■ WHAT NEEDS TO BE DONE:
From the material below, retype exactly the lines that begin at the line with "none -> white brick H2:I2 level 2" and end after the line with "white round brick K9"; pictures stay out of the copy.

■ DATA EXTRACT:
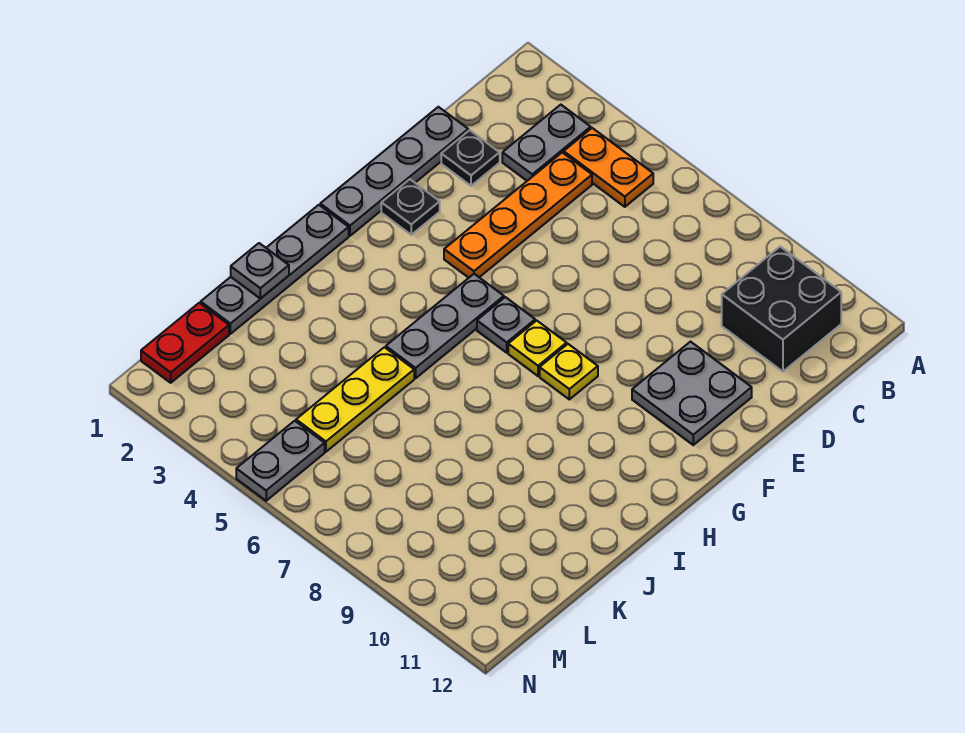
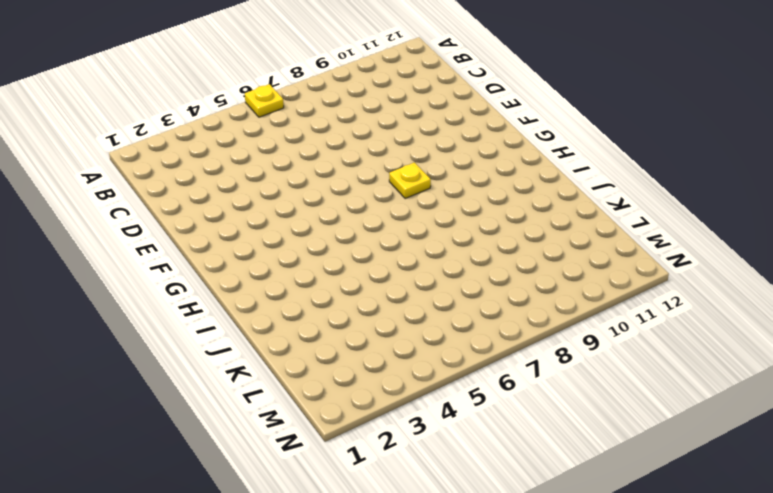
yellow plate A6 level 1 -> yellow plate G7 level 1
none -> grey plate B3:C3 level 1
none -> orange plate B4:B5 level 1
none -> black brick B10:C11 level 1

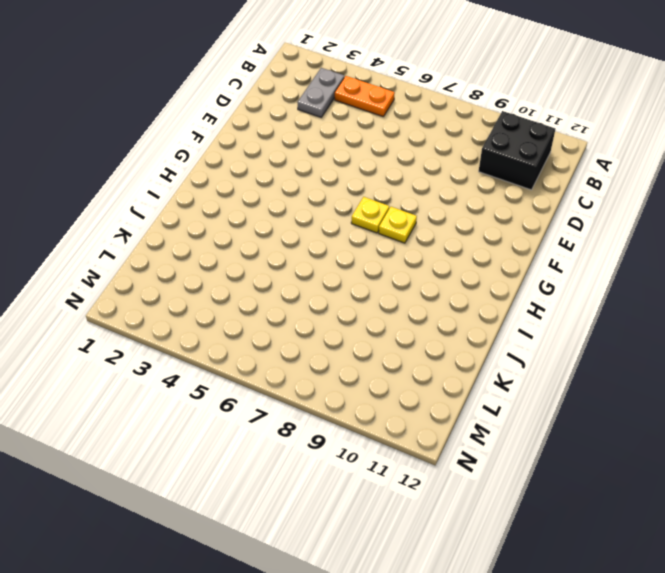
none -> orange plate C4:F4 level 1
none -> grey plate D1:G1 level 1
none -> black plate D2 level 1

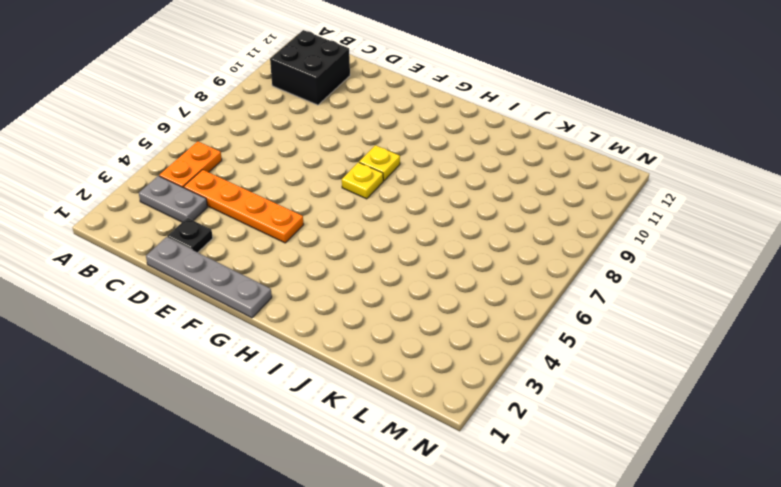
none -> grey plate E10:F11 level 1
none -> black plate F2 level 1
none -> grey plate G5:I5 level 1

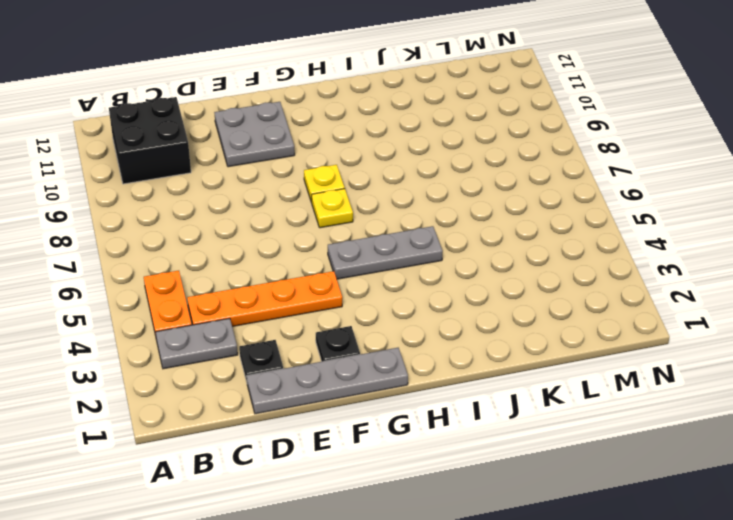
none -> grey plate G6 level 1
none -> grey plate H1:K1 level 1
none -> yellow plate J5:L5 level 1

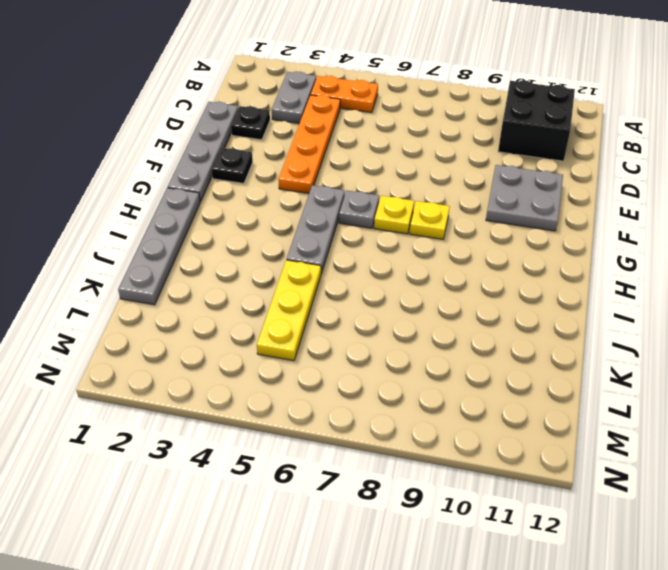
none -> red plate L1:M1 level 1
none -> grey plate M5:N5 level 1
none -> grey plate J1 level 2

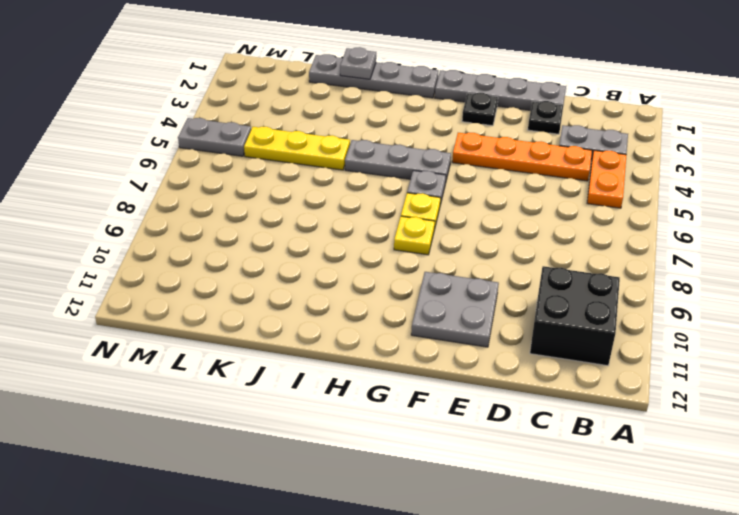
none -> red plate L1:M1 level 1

--

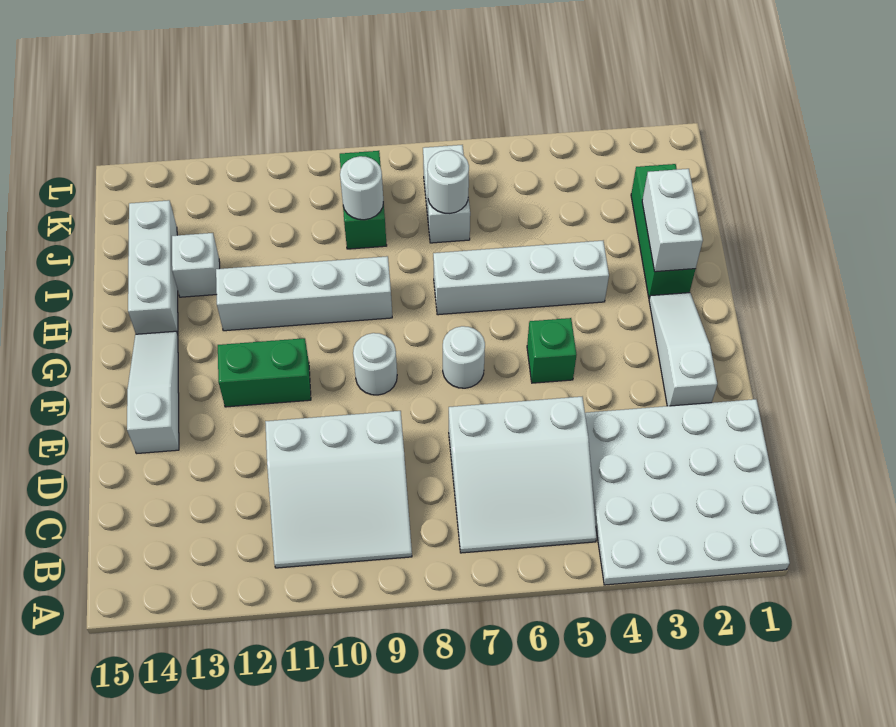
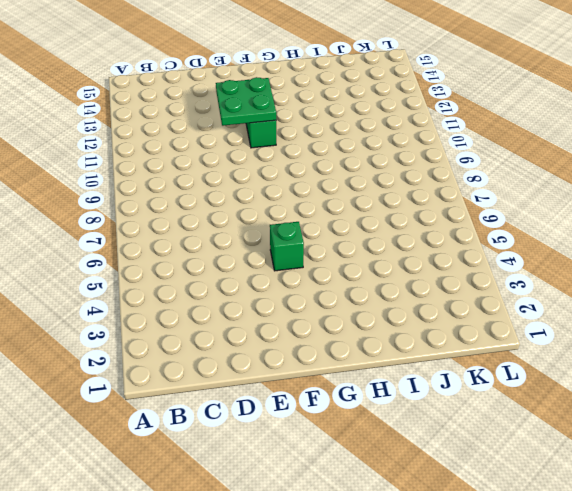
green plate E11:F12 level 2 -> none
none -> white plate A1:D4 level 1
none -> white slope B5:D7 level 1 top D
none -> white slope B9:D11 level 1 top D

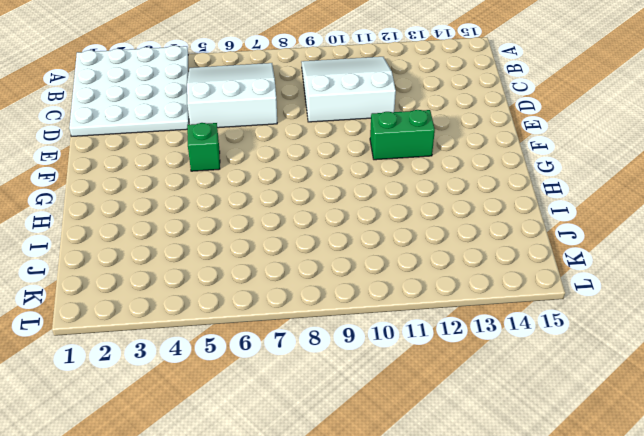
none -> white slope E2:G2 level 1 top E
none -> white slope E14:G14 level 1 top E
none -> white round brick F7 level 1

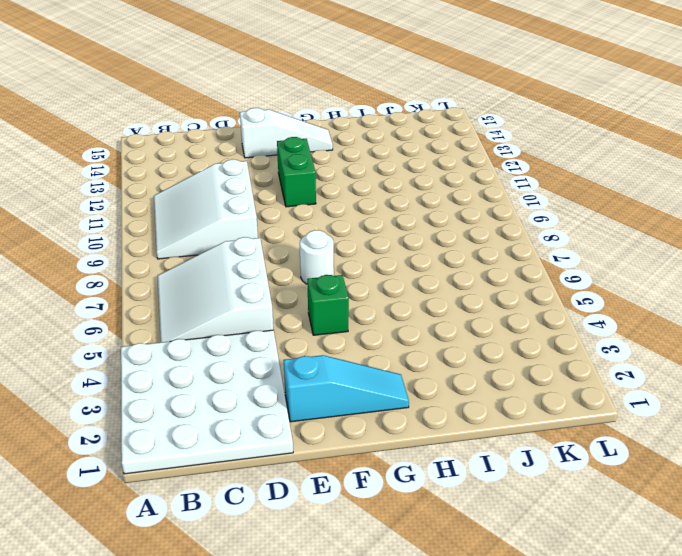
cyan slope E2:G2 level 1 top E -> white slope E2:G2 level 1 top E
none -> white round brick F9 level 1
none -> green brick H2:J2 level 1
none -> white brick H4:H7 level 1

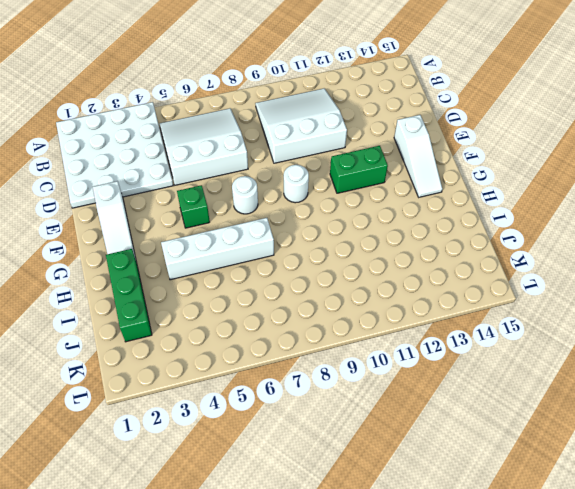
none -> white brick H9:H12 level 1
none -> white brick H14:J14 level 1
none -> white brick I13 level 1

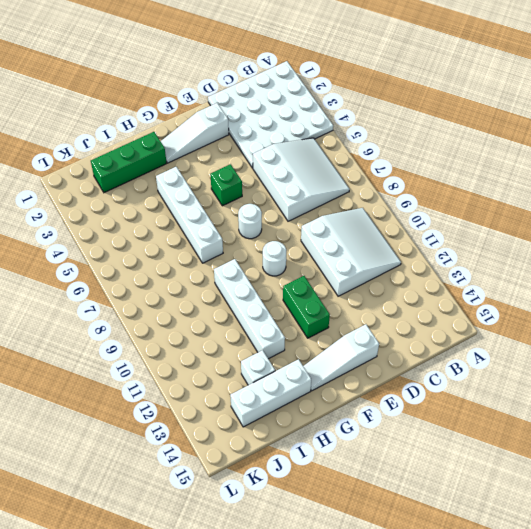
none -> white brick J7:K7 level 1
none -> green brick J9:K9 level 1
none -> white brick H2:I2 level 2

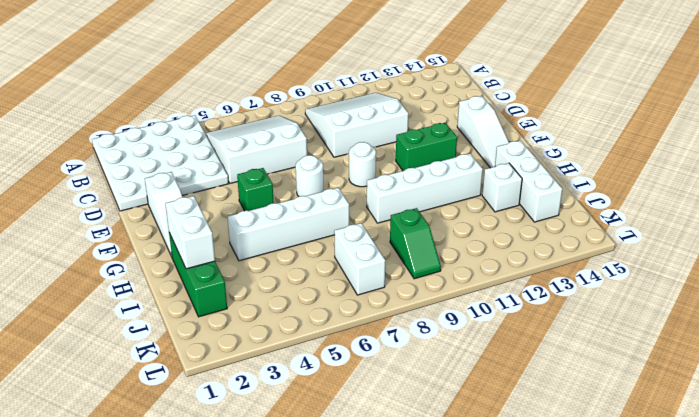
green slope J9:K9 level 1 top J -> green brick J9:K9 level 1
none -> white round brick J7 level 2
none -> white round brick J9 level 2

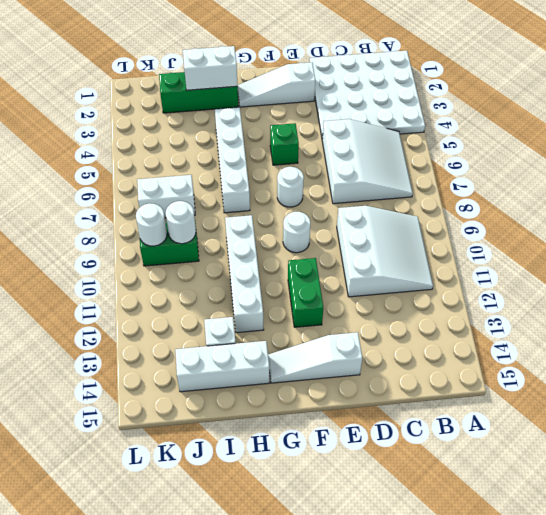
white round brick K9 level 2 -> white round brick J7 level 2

■ ANSWER BOX:
none -> white brick H2:I2 level 2

green slope J9:K9 level 1 top J -> green brick J9:K9 level 1
none -> white round brick J7 level 2
none -> white round brick J9 level 2

white round brick K9 level 2 -> white round brick J7 level 2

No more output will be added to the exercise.